TASK TO CARRY OUT: If any record holds an image, omit the image and print the rest exactly.

++++++++++

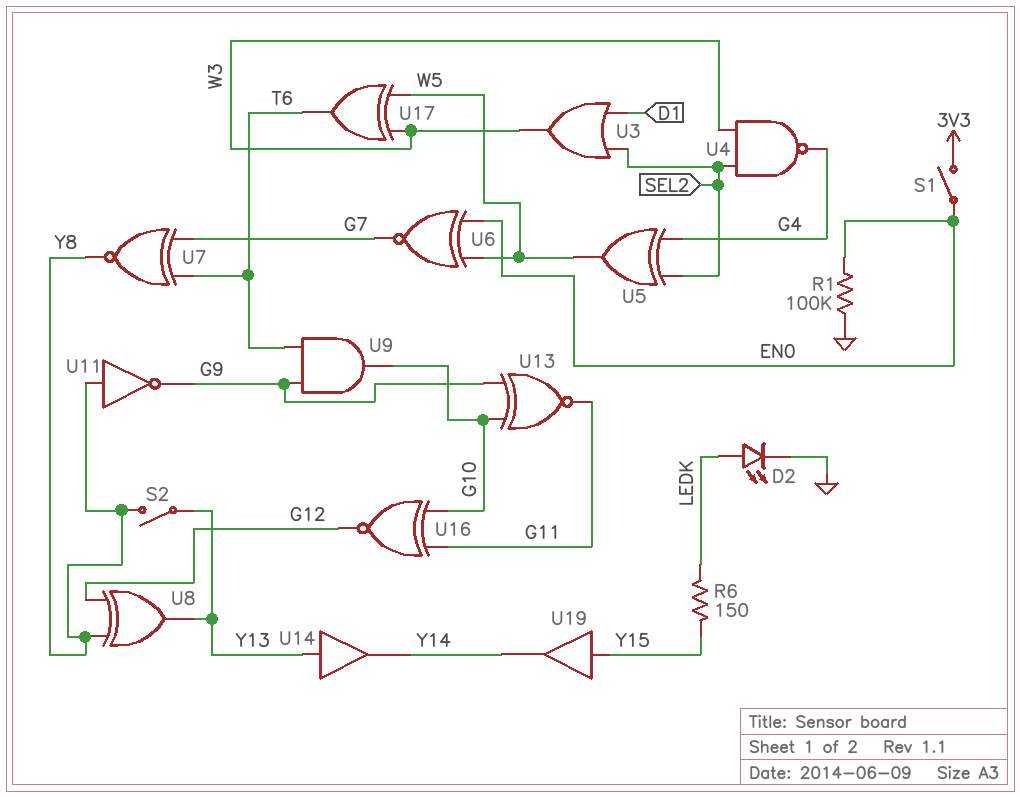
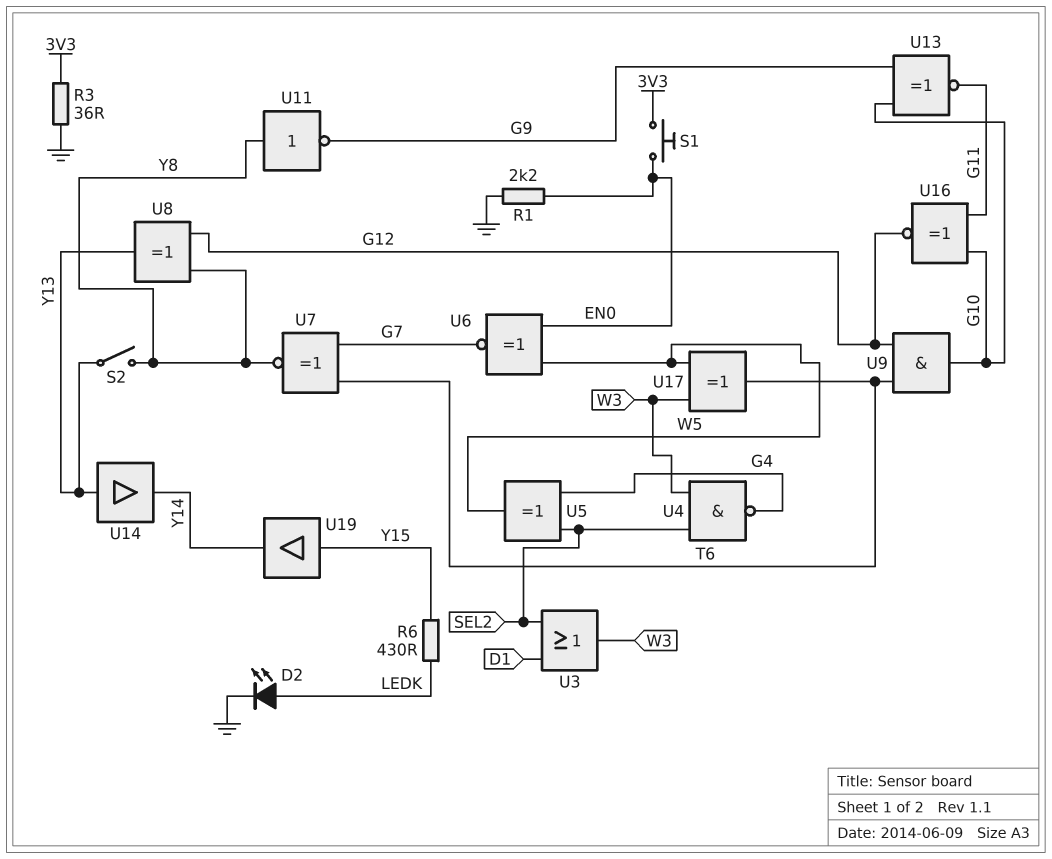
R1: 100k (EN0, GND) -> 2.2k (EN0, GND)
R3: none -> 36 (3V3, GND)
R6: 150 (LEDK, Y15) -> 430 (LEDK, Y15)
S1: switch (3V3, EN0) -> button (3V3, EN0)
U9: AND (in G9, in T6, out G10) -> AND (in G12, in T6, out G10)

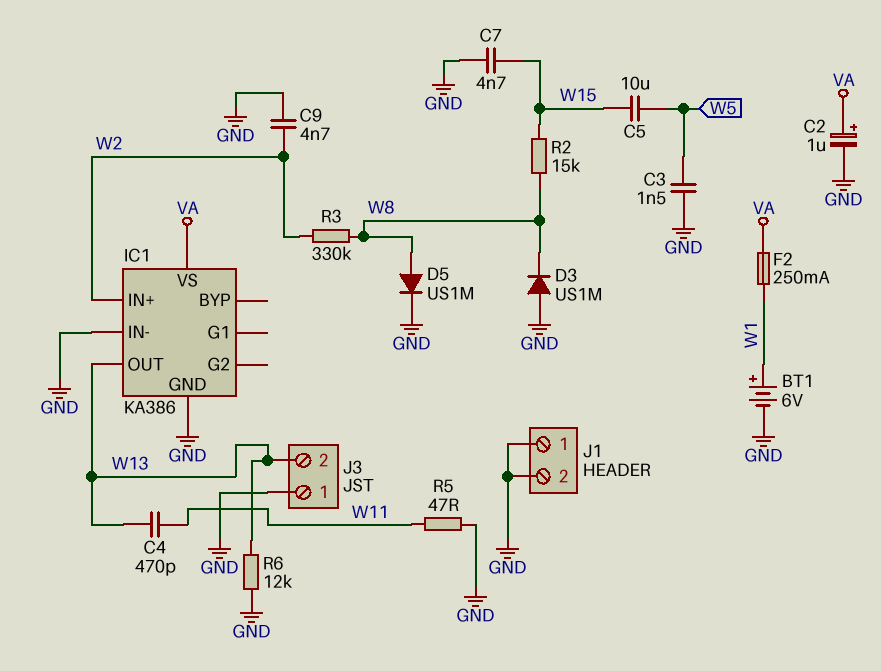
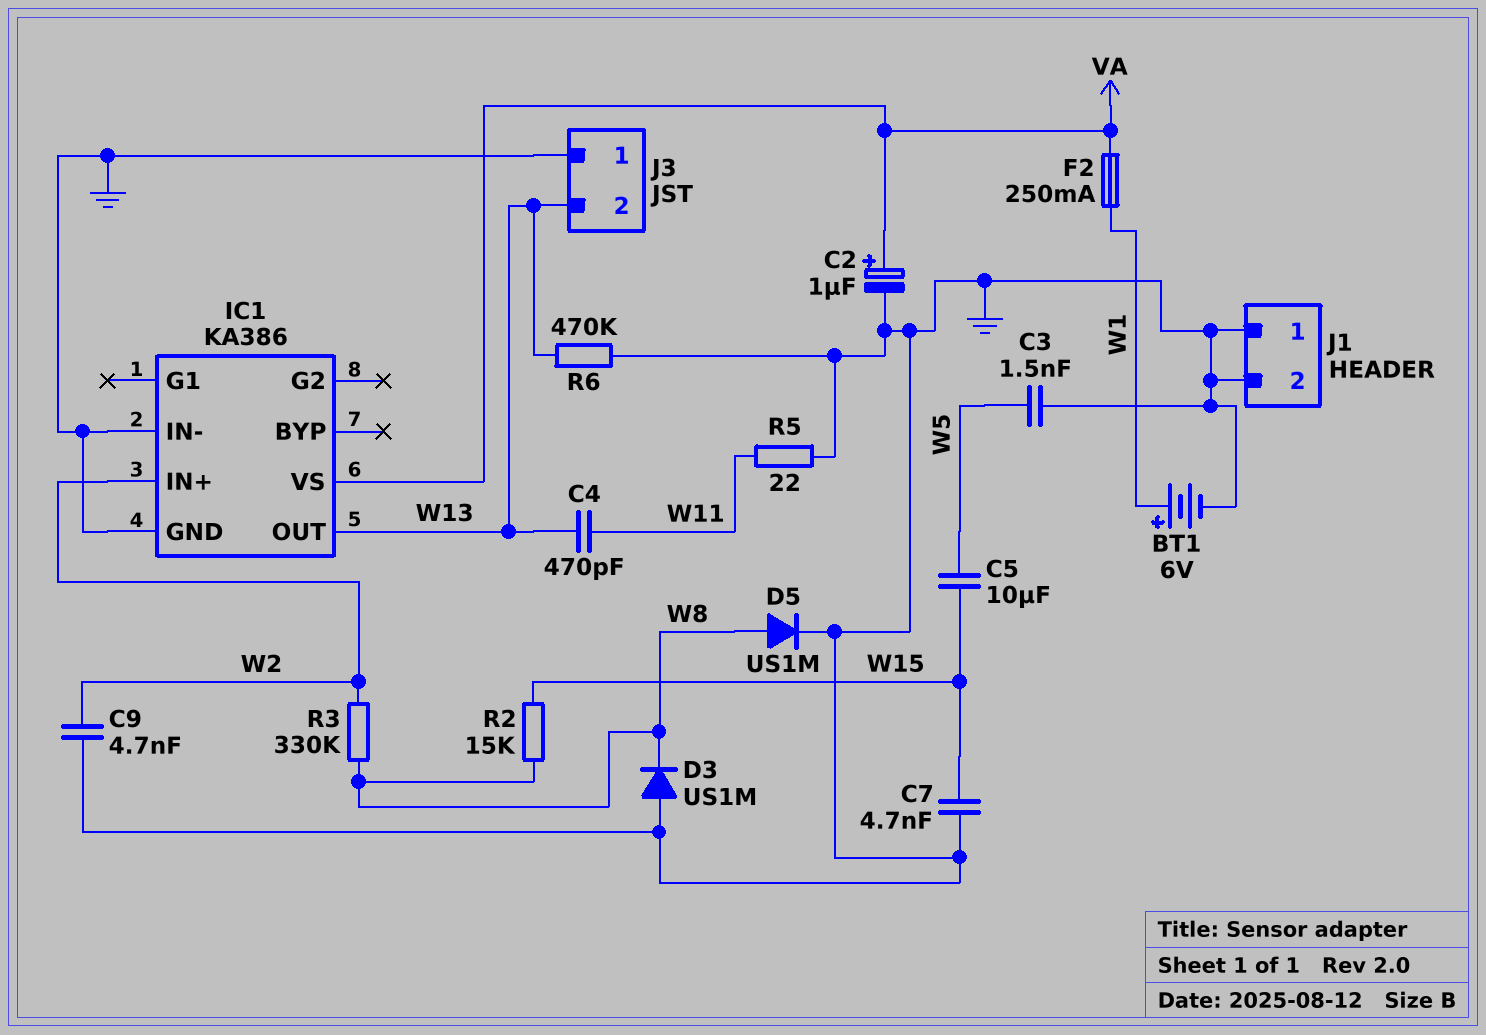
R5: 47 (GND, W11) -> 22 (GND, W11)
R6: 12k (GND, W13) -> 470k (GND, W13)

++++++++++

ANSWER TO THIS EXERCISE:
R1: 100k (EN0, GND) -> 2.2k (EN0, GND)
R3: none -> 36 (3V3, GND)
R6: 150 (LEDK, Y15) -> 430 (LEDK, Y15)
S1: switch (3V3, EN0) -> button (3V3, EN0)
U9: AND (in G9, in T6, out G10) -> AND (in G12, in T6, out G10)

R5: 47 (GND, W11) -> 22 (GND, W11)
R6: 12k (GND, W13) -> 470k (GND, W13)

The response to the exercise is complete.